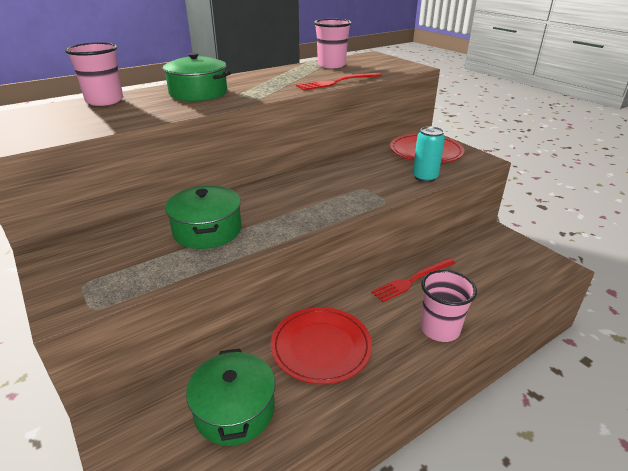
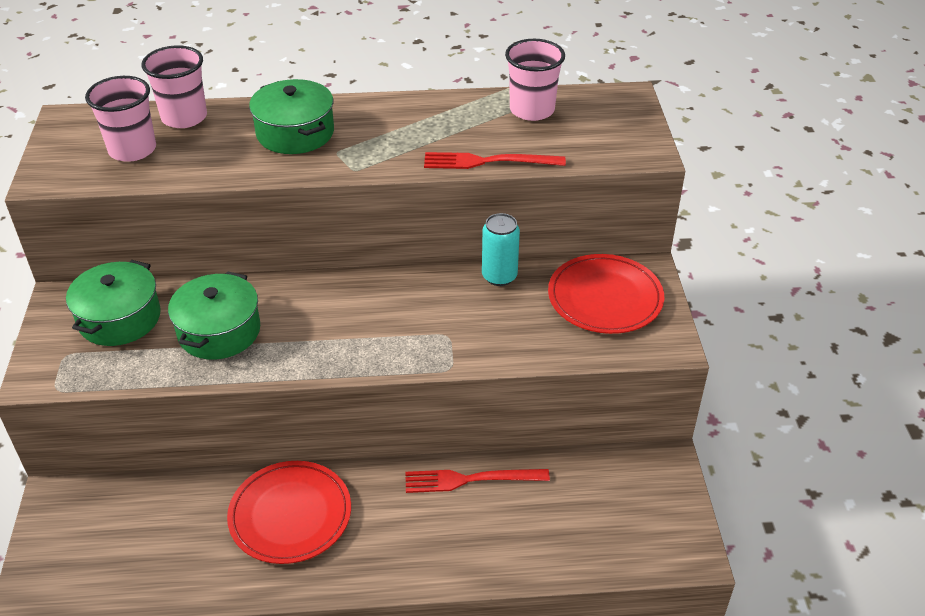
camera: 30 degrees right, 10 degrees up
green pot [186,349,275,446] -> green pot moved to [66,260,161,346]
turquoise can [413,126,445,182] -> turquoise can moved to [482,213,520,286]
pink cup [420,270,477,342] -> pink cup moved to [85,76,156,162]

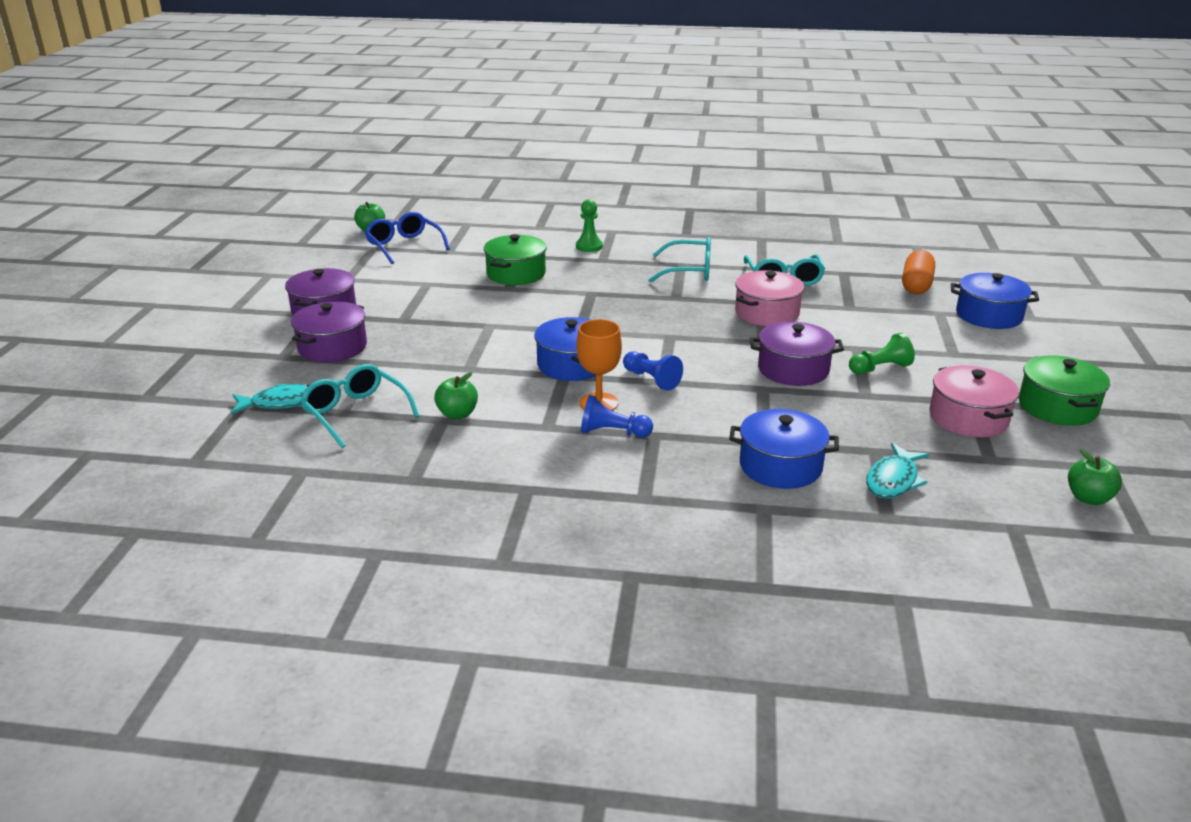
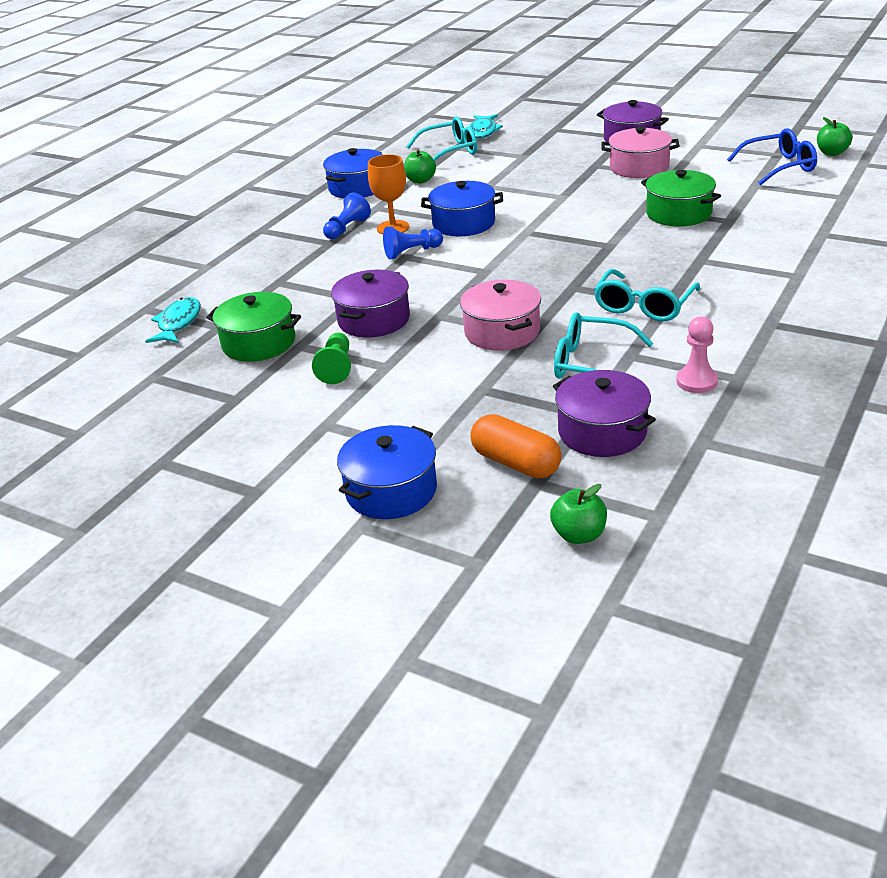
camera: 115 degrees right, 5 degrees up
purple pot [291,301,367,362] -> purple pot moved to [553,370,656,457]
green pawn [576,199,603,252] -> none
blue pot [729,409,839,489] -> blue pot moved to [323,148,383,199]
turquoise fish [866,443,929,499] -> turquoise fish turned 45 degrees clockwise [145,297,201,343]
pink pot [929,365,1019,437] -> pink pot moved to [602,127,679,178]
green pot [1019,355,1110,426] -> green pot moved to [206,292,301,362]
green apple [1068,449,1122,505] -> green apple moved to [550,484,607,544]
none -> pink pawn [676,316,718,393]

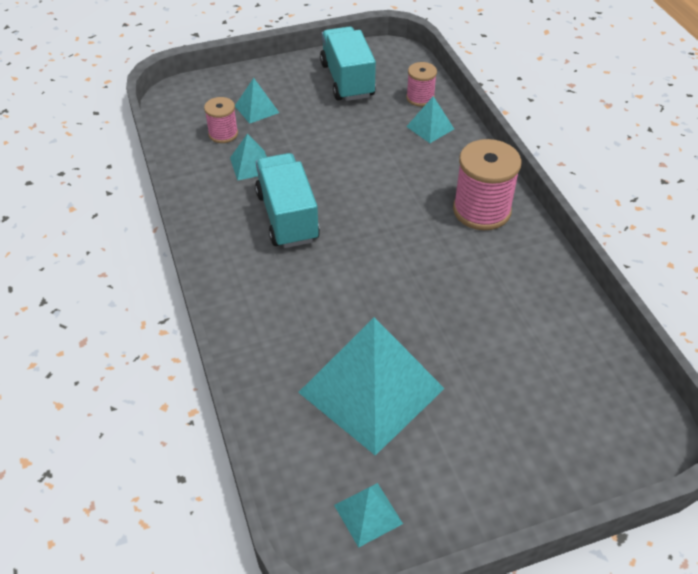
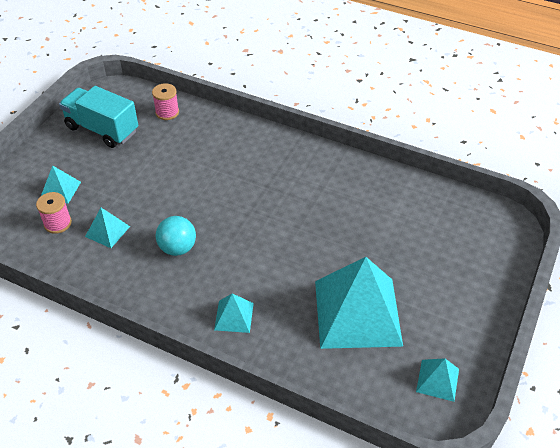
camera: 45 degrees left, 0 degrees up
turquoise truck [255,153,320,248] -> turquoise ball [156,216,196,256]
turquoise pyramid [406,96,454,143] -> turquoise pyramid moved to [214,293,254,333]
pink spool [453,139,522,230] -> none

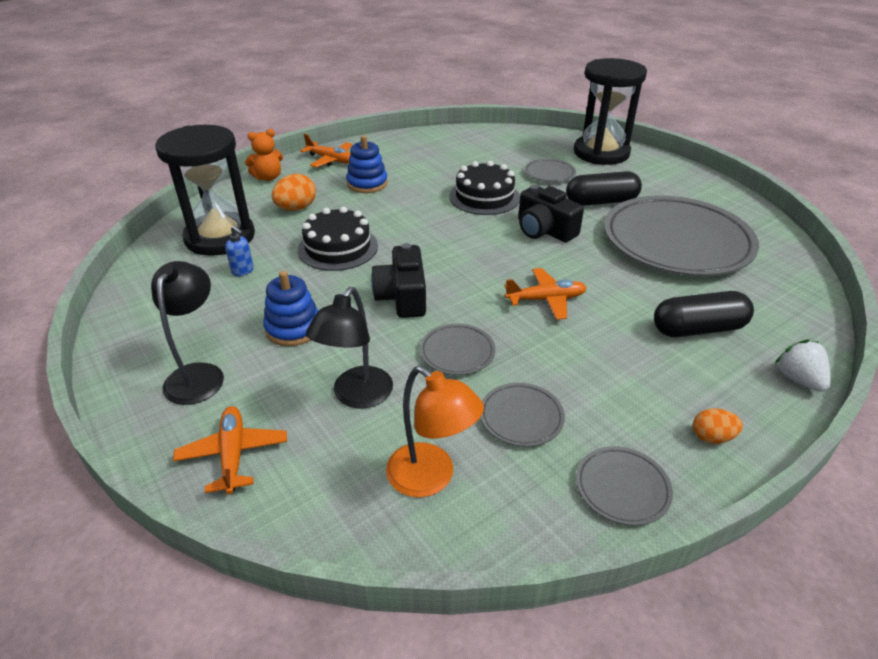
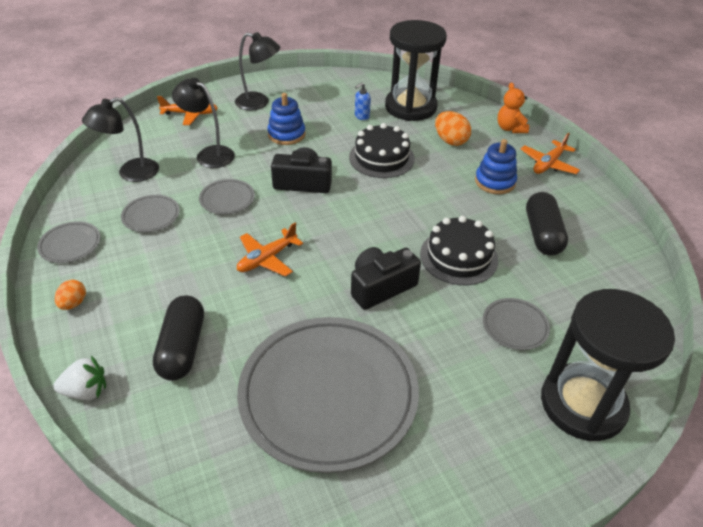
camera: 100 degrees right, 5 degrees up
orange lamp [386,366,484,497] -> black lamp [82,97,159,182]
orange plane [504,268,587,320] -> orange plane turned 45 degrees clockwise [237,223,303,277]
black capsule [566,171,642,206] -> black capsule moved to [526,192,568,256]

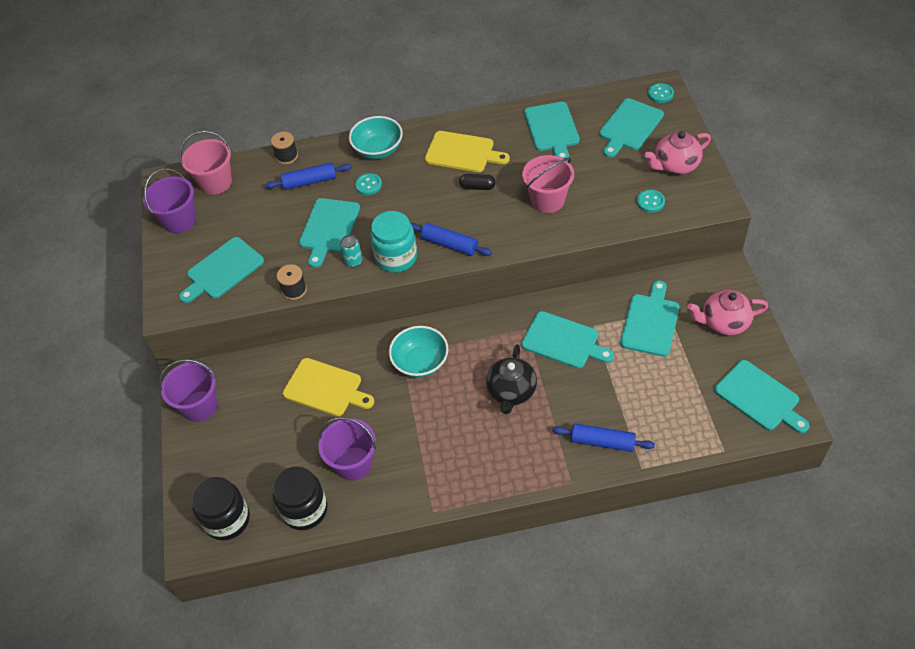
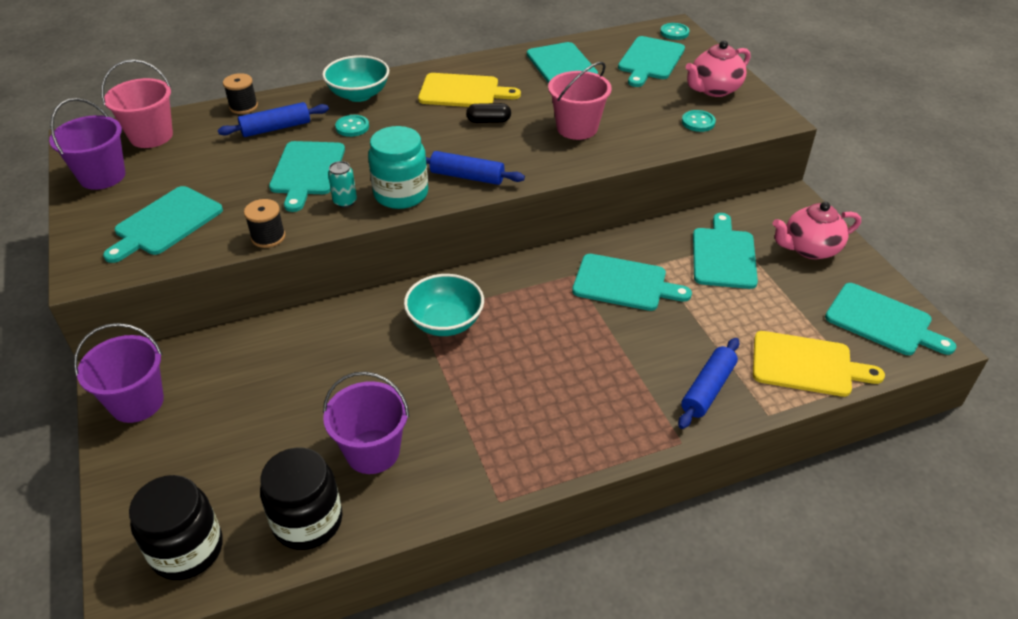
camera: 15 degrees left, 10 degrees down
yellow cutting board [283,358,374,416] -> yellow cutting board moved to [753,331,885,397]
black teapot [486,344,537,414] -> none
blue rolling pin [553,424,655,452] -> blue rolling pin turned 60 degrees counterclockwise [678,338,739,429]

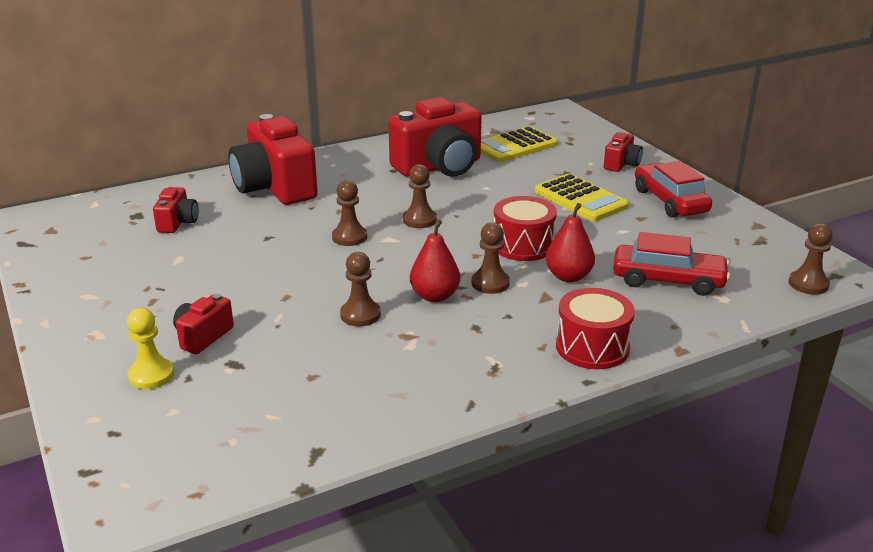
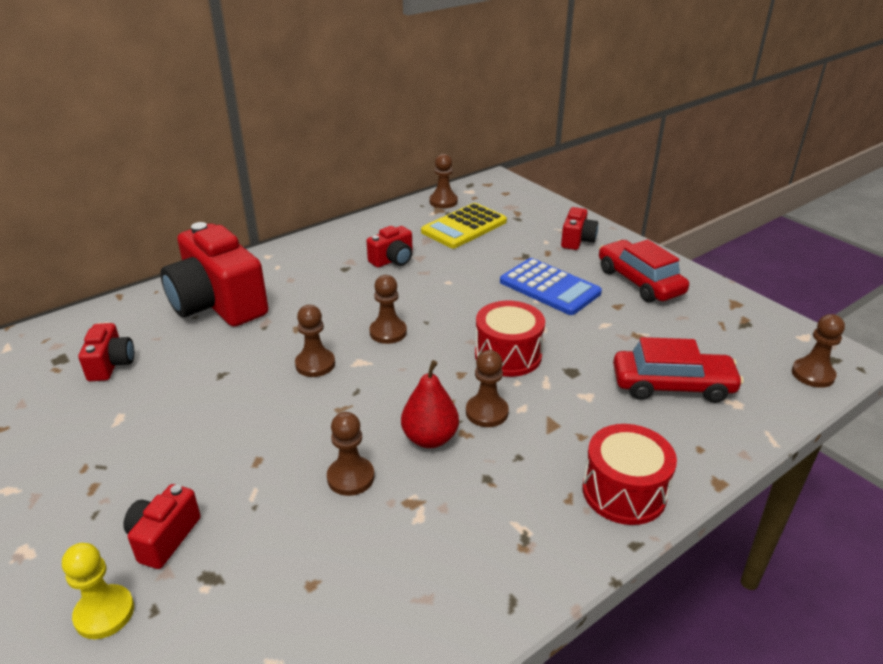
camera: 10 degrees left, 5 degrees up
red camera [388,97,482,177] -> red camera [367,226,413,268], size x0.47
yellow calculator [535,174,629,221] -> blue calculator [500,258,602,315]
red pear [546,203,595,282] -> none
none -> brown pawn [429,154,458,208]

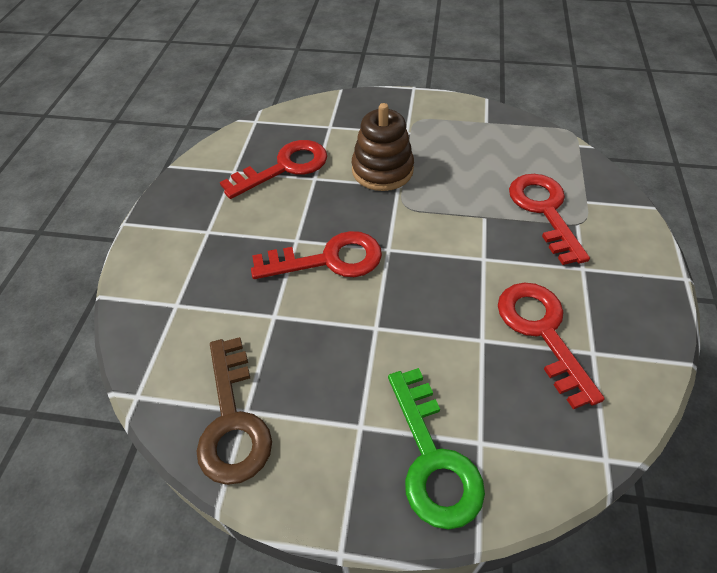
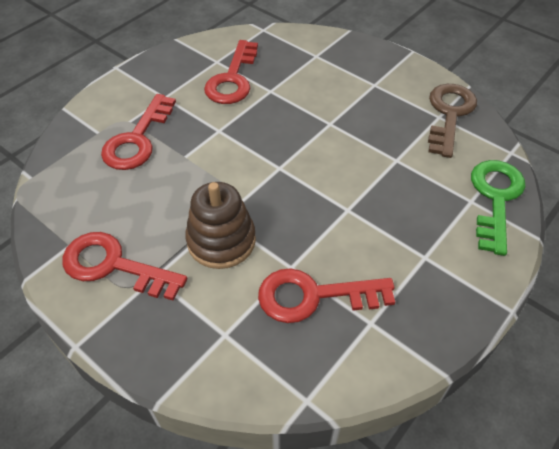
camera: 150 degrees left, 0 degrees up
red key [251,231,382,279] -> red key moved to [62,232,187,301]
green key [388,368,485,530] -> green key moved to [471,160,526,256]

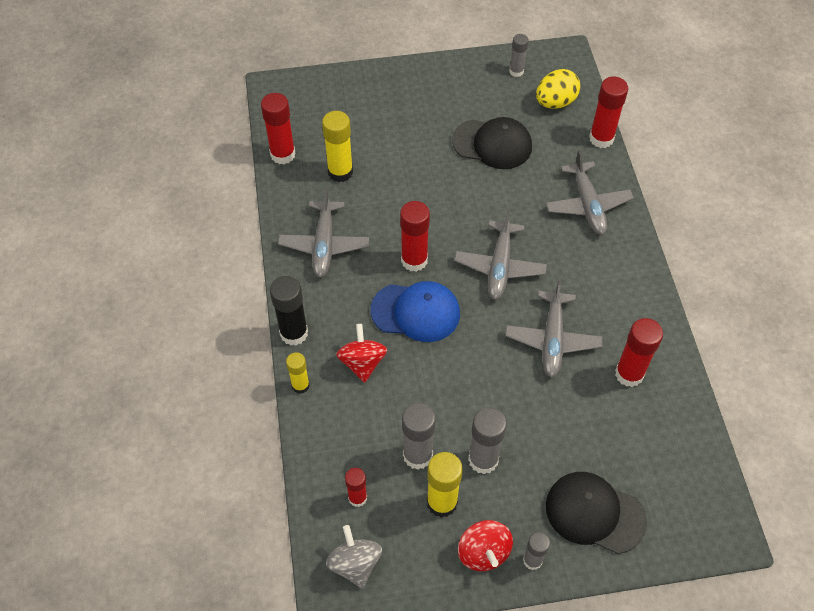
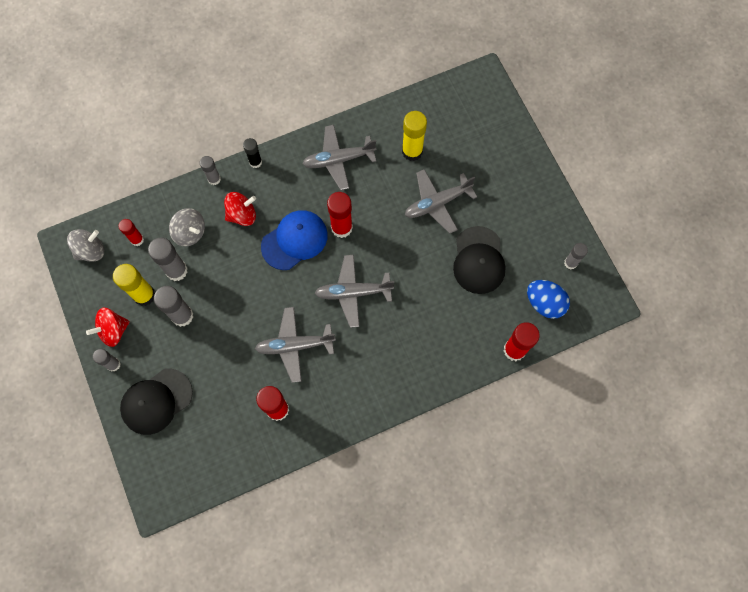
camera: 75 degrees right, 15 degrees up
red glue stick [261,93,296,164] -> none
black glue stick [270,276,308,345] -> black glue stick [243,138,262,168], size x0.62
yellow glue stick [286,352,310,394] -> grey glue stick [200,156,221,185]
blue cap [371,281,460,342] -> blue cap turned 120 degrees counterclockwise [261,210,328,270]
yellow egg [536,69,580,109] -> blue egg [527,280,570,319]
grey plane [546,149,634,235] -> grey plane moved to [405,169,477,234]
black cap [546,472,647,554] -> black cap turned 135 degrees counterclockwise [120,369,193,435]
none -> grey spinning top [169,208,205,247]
********
**Your instructions:** Leave out every picture and copy verbatim the lines running from the line containing "none -> brown pawn [429,154,458,208]" through the final line of the data.

**Task answer:**
none -> brown pawn [429,154,458,208]

camera: 150 degrees left, 0 degrees up
red key [251,231,382,279] -> red key moved to [62,232,187,301]
green key [388,368,485,530] -> green key moved to [471,160,526,256]

camera: 75 degrees right, 15 degrees up
red glue stick [261,93,296,164] -> none
black glue stick [270,276,308,345] -> black glue stick [243,138,262,168], size x0.62
yellow glue stick [286,352,310,394] -> grey glue stick [200,156,221,185]
blue cap [371,281,460,342] -> blue cap turned 120 degrees counterclockwise [261,210,328,270]
yellow egg [536,69,580,109] -> blue egg [527,280,570,319]
grey plane [546,149,634,235] -> grey plane moved to [405,169,477,234]
black cap [546,472,647,554] -> black cap turned 135 degrees counterclockwise [120,369,193,435]
none -> grey spinning top [169,208,205,247]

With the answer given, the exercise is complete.